[Colored shape movement records]

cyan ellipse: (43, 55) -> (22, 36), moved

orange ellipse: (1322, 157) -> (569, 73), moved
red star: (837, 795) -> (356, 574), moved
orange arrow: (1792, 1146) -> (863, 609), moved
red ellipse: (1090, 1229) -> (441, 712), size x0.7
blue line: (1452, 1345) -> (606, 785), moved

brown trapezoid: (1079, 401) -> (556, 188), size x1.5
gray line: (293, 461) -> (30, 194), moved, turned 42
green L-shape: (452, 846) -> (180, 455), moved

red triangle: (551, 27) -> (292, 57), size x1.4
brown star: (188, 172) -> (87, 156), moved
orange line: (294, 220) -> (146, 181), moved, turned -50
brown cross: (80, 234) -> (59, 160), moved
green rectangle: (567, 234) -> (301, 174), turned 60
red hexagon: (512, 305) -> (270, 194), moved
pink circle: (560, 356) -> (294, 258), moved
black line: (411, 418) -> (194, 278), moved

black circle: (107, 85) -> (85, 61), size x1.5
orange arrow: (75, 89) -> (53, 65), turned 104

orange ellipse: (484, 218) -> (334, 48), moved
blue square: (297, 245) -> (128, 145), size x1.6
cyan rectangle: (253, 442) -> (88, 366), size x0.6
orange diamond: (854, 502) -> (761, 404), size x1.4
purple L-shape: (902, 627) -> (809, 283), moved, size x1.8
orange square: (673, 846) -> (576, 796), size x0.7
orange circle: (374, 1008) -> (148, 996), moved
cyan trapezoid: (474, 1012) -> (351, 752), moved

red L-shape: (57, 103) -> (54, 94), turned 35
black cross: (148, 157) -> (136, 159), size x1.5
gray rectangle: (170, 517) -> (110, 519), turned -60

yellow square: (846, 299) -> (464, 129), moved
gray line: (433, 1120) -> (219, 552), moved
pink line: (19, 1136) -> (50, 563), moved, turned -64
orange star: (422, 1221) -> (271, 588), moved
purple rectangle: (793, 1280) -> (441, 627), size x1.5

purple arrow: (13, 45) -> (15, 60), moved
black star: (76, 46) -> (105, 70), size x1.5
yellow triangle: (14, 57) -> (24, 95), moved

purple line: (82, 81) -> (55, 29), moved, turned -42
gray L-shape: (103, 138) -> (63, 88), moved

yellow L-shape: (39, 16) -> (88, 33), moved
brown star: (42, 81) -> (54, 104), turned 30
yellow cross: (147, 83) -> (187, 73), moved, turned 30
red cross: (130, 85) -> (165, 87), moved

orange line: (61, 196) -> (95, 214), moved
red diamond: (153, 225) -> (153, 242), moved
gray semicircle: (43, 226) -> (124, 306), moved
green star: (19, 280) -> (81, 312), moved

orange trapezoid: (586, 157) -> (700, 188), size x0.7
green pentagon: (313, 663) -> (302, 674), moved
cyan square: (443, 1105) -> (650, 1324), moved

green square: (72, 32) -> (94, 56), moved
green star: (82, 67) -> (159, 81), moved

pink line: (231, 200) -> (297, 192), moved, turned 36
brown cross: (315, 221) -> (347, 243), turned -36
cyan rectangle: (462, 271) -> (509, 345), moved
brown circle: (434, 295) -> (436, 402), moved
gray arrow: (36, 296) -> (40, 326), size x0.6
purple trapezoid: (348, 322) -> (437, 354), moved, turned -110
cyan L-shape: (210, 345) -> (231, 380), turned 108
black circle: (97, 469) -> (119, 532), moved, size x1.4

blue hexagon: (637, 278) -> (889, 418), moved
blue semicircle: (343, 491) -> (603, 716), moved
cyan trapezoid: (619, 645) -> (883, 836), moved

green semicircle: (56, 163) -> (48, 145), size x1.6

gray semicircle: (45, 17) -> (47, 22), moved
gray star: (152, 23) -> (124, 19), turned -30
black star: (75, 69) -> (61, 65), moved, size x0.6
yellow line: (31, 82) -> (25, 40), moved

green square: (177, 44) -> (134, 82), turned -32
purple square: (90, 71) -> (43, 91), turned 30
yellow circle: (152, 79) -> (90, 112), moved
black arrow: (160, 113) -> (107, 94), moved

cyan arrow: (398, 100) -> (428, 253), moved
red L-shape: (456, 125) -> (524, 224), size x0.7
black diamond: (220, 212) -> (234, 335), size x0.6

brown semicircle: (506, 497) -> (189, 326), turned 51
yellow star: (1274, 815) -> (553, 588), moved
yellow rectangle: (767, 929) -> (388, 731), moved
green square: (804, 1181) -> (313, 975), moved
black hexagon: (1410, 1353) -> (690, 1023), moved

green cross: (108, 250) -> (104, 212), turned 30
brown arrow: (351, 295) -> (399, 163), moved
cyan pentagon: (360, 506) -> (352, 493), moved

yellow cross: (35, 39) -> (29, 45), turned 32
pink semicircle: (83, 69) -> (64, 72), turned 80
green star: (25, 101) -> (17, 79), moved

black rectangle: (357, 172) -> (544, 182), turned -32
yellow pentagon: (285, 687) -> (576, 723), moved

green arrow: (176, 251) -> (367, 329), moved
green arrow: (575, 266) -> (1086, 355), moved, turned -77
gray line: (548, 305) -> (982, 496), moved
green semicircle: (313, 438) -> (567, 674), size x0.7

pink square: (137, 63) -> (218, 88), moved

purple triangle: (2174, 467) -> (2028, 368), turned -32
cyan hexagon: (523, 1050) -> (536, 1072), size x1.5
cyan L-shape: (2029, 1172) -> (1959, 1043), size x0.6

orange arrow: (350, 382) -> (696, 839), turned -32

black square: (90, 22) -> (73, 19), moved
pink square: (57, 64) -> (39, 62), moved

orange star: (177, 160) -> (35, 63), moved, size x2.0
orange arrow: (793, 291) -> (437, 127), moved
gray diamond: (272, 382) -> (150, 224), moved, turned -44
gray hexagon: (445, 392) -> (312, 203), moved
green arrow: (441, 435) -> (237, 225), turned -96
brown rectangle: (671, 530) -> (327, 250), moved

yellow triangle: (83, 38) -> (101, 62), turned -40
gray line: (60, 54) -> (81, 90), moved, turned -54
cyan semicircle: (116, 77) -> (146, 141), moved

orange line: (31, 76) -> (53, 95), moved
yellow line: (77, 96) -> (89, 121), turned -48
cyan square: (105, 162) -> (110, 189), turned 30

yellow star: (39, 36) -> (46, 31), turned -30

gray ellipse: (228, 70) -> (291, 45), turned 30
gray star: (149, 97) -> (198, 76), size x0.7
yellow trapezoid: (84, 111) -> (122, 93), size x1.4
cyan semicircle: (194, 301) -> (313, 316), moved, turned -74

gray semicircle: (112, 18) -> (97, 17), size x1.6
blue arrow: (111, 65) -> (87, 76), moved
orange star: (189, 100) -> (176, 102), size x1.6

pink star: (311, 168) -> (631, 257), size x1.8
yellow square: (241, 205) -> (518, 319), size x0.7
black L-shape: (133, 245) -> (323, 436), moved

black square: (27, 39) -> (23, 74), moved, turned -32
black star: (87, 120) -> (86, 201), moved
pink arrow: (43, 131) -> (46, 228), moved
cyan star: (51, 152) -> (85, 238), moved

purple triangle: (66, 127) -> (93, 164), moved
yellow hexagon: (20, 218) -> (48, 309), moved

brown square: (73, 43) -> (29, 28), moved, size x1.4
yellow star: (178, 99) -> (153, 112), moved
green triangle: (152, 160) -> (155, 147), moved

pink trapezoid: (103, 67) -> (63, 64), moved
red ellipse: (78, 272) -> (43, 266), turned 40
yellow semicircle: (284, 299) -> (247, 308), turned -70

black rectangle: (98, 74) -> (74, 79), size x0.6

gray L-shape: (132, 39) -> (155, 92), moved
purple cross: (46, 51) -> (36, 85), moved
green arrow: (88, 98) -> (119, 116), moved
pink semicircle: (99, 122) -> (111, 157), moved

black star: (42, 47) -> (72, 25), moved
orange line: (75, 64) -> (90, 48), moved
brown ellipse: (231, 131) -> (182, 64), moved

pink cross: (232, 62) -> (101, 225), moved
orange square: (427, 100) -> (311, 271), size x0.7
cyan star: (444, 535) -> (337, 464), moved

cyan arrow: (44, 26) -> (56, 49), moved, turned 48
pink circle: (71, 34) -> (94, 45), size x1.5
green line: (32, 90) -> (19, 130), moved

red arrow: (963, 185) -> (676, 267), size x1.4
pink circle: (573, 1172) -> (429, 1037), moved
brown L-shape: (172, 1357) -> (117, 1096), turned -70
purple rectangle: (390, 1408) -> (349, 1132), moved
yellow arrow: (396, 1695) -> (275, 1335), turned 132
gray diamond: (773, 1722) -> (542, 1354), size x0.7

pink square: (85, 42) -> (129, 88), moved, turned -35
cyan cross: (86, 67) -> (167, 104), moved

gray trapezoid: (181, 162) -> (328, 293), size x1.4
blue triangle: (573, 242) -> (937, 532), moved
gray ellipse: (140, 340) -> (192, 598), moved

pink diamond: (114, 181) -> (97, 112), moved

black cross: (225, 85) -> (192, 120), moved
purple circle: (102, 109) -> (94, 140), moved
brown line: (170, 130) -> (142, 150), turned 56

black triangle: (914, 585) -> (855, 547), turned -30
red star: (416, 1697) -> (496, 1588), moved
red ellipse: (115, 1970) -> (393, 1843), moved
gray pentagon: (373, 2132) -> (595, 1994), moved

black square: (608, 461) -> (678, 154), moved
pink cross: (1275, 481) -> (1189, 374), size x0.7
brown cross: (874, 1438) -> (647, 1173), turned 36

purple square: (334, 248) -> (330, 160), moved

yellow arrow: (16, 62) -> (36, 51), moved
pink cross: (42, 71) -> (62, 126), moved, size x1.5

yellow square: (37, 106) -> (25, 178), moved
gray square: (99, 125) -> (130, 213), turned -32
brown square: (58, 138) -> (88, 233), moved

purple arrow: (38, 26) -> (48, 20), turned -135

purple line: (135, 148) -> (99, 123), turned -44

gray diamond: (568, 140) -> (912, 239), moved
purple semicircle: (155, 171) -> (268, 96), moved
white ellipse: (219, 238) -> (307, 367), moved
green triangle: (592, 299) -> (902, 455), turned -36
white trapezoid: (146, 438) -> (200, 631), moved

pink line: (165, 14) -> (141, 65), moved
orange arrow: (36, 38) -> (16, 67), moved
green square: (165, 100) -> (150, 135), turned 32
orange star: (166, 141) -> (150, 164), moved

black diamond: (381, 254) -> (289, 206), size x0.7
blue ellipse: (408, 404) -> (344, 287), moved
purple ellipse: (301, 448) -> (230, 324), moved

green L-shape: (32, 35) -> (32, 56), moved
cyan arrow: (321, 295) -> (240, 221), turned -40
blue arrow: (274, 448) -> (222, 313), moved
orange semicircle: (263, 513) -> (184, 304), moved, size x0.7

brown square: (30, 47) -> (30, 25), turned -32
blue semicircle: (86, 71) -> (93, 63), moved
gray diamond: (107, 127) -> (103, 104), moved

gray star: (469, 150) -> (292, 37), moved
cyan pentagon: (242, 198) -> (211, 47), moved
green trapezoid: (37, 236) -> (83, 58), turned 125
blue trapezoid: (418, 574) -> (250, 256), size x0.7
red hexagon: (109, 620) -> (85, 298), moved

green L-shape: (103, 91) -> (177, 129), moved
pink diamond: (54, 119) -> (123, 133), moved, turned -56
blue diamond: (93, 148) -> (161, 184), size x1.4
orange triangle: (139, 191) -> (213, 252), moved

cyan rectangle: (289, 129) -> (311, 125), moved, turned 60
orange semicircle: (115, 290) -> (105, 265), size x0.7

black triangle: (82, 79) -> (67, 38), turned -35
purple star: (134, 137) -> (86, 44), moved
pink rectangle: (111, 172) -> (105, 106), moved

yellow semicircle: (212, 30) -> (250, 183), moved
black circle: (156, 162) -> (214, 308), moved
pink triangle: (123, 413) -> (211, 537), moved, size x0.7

Problem >> Lines holding the word "pentagon" in the entries above are the ones to pull out. Copy them all.

Written response >>
green pentagon: (313, 663) -> (302, 674), moved
cyan pentagon: (360, 506) -> (352, 493), moved
yellow pentagon: (285, 687) -> (576, 723), moved
gray pentagon: (373, 2132) -> (595, 1994), moved
cyan pentagon: (242, 198) -> (211, 47), moved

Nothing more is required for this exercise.